## Task requirements
Gather every line in the material below that contains the string "tuplet", and copy each one in full.

## Material provided

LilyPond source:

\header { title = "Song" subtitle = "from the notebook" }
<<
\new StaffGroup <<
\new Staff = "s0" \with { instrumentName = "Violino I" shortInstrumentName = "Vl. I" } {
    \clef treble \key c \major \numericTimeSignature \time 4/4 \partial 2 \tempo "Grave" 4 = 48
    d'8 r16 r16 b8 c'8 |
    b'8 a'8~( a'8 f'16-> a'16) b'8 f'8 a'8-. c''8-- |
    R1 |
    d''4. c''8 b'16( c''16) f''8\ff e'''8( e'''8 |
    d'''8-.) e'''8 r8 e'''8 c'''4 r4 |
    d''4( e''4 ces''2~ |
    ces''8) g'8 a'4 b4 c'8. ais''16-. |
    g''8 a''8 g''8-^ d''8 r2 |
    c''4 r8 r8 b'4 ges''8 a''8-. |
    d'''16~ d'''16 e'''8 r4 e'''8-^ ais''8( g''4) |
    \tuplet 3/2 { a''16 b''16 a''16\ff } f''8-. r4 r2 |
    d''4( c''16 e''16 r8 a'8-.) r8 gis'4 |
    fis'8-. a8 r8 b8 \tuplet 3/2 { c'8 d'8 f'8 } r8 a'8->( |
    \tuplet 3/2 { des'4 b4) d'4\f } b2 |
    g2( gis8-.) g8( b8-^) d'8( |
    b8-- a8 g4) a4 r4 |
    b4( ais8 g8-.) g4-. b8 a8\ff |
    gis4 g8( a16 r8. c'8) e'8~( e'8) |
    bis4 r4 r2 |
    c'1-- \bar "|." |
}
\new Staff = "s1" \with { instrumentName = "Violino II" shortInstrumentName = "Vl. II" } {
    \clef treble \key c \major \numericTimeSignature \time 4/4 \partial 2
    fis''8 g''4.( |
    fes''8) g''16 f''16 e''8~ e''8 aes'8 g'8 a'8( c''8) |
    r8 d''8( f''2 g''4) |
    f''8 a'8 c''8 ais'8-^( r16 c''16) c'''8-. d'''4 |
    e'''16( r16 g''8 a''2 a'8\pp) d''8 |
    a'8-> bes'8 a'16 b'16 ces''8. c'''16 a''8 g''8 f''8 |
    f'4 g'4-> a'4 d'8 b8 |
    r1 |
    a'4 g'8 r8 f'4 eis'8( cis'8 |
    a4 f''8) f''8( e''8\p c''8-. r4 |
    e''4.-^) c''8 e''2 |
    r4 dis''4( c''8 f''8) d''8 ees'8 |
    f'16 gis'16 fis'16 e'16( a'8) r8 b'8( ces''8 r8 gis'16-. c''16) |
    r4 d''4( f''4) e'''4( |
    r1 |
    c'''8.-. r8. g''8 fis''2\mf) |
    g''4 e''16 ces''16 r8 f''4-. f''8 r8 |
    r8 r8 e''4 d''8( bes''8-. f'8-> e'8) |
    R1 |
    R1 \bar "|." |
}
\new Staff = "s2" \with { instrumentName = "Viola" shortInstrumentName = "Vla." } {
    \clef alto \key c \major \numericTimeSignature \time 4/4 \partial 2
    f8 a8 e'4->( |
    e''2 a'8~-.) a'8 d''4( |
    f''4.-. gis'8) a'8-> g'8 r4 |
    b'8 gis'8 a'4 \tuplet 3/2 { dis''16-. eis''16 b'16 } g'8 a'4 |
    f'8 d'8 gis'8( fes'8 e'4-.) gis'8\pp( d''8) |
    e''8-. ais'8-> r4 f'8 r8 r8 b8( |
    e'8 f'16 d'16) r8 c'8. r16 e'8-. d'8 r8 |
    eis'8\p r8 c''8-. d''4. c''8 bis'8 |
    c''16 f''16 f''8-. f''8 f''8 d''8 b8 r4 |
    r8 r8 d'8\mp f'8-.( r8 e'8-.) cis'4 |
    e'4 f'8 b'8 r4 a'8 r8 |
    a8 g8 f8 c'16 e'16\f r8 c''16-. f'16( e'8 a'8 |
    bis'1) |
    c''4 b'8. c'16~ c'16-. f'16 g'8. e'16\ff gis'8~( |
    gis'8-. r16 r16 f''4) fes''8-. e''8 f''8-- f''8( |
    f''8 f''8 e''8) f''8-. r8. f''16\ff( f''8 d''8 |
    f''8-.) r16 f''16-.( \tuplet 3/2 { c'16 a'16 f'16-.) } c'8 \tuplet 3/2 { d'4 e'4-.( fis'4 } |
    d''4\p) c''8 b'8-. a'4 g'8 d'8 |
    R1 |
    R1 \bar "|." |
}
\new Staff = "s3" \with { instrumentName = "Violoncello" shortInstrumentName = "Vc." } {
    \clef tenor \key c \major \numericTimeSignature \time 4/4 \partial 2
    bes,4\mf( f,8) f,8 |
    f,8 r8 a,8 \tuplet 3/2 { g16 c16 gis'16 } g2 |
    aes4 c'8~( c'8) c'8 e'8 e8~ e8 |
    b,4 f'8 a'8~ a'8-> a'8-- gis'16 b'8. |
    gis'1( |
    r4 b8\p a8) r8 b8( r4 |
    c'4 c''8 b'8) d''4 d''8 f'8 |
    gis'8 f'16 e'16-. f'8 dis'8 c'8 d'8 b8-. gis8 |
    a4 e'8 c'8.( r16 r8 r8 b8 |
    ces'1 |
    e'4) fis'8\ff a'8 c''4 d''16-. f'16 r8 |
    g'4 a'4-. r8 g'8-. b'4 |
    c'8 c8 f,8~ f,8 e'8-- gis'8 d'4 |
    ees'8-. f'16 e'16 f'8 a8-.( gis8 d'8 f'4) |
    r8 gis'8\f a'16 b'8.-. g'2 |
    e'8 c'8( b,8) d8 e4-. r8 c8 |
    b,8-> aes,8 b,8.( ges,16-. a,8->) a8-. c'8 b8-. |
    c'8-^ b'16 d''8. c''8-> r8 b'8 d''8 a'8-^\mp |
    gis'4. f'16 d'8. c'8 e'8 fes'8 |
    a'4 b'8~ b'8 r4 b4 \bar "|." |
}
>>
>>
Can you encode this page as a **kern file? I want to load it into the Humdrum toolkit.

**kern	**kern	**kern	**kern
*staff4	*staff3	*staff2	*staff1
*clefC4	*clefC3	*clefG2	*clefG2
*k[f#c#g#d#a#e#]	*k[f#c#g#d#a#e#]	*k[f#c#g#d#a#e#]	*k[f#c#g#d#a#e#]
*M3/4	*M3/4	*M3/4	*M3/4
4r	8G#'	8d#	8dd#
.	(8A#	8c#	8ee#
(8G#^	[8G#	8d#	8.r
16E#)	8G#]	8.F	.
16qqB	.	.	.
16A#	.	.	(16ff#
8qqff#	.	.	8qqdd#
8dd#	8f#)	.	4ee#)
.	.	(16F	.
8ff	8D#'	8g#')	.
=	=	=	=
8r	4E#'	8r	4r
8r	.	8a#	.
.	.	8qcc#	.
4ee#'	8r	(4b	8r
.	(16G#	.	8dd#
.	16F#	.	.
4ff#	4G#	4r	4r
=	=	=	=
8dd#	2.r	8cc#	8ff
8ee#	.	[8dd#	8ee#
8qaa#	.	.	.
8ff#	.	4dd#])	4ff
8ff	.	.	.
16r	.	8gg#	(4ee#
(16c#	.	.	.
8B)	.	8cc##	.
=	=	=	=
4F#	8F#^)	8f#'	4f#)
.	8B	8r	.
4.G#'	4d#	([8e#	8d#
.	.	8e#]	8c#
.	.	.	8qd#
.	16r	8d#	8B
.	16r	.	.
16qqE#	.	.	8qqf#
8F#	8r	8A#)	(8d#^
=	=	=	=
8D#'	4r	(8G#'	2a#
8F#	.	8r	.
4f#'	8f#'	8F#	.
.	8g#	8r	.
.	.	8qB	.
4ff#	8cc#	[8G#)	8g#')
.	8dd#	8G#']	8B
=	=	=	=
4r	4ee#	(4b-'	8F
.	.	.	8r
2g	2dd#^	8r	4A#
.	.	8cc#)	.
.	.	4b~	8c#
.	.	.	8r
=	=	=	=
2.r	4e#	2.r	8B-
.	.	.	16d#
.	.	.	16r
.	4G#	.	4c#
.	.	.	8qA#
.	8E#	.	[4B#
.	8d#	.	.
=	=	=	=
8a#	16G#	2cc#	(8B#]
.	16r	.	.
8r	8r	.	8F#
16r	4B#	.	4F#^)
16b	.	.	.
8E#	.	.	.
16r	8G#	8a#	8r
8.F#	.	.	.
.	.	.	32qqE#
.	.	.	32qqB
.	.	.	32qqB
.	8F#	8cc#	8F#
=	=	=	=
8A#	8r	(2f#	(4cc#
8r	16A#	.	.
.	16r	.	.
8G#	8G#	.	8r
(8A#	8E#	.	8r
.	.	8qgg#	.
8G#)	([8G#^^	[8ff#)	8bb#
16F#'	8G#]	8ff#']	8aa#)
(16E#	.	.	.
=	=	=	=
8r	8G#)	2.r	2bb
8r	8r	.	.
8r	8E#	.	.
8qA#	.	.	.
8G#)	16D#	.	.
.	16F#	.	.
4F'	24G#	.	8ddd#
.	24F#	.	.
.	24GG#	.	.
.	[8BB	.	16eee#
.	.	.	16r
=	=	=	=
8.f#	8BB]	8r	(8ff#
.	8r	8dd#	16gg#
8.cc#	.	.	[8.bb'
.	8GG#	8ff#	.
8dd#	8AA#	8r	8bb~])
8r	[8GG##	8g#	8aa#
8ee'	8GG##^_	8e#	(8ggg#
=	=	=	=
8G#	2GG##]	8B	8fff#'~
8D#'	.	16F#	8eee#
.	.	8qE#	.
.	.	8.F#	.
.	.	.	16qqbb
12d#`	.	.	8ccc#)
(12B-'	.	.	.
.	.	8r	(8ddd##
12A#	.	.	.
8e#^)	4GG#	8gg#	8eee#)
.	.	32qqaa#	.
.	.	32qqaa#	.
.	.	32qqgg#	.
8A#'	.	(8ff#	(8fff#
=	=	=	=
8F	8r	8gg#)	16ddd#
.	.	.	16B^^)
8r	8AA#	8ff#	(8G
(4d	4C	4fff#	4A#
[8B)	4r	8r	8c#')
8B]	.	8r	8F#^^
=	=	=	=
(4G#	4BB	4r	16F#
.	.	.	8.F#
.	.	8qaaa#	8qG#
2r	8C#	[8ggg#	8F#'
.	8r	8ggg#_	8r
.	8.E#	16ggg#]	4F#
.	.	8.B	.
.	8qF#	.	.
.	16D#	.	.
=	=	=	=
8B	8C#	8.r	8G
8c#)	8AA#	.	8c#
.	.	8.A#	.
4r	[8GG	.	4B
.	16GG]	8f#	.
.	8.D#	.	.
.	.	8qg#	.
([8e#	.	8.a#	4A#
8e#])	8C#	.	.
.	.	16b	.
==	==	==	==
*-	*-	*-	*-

## Worked solution
    \tuplet 3/2 { a''16 b''16 a''16\ff } f''8-. r4 r2 |
    fis'8-. a8 r8 b8 \tuplet 3/2 { c'8 d'8 f'8 } r8 a'8->( |
    \tuplet 3/2 { des'4 b4) d'4\f } b2 |
    b'8 gis'8 a'4 \tuplet 3/2 { dis''16-. eis''16 b'16 } g'8 a'4 |
    f''8-.) r16 f''16-.( \tuplet 3/2 { c'16 a'16 f'16-.) } c'8 \tuplet 3/2 { d'4 e'4-.( fis'4 } |
    f,8 r8 a,8 \tuplet 3/2 { g16 c16 gis'16 } g2 |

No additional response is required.